*TASK PROMPT:* Copy out the full data exactly as given; pictures should not be included.

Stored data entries
• • • • • • •

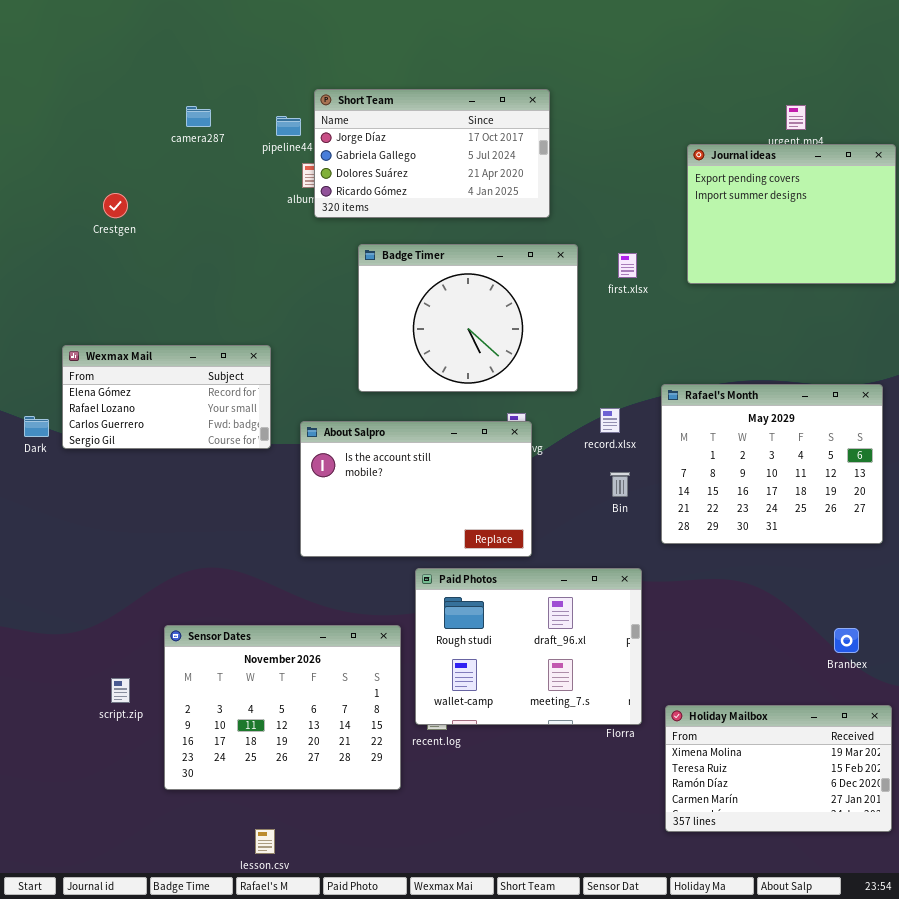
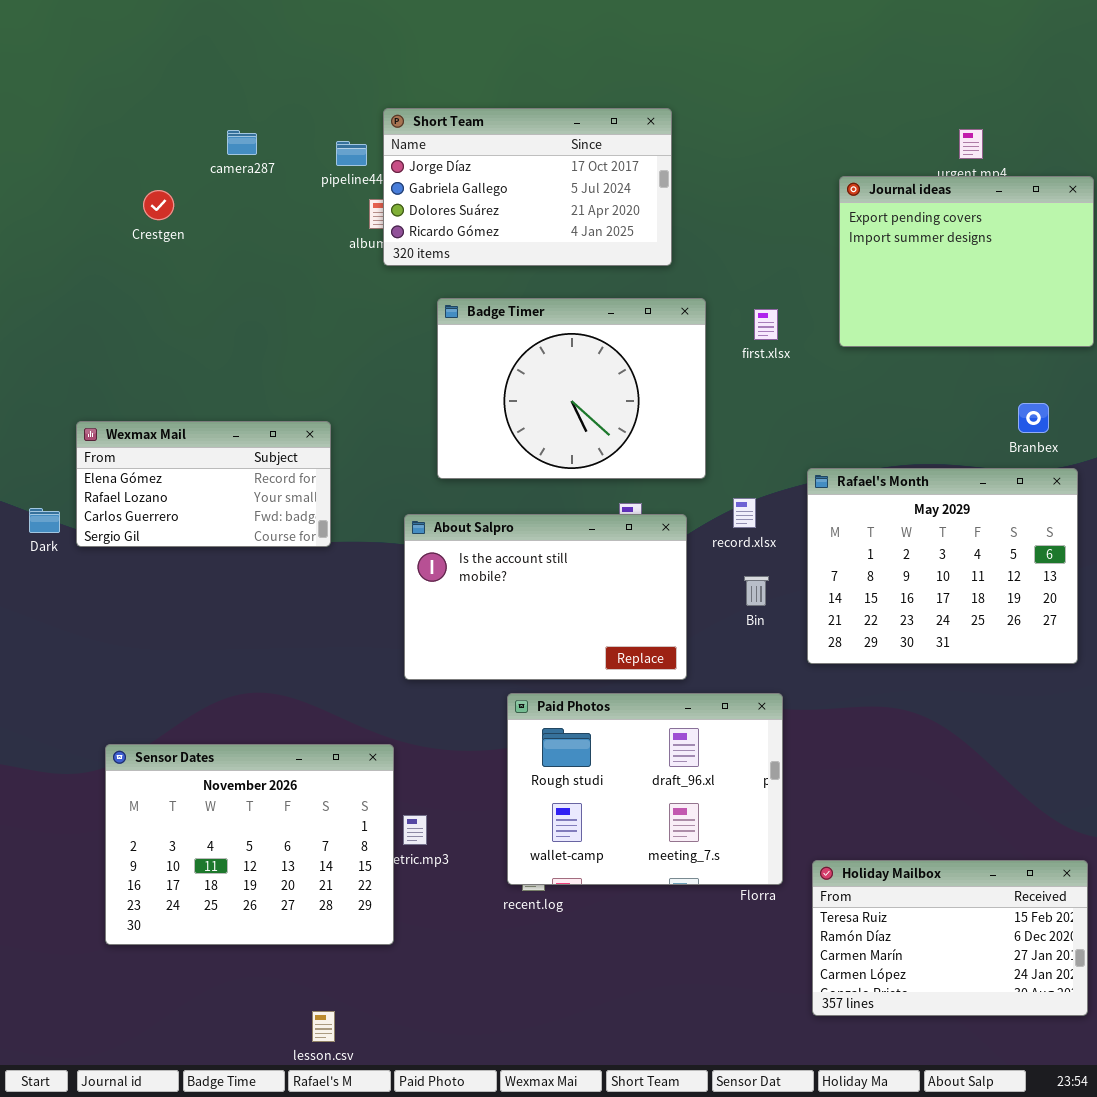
Crestgen: [103,193,128,218] -> [143,190,174,220], moved
About Salpro: [300,421,532,557] -> [404,514,687,680], moved
Sensor Dates: [164,625,401,790] -> [105,744,394,945], moved
Branbex: [834,628,859,653] -> [1018,403,1049,433], moved
Holiday Mailbox: [665,705,892,832] -> [812,860,1088,1016], scrolled down 1 row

• • • • • • •

*RESULT OF THE TASK:*
Crestgen: [103,193,128,218] -> [143,190,174,220], moved
About Salpro: [300,421,532,557] -> [404,514,687,680], moved
Sensor Dates: [164,625,401,790] -> [105,744,394,945], moved
Branbex: [834,628,859,653] -> [1018,403,1049,433], moved
Holiday Mailbox: [665,705,892,832] -> [812,860,1088,1016], scrolled down 1 row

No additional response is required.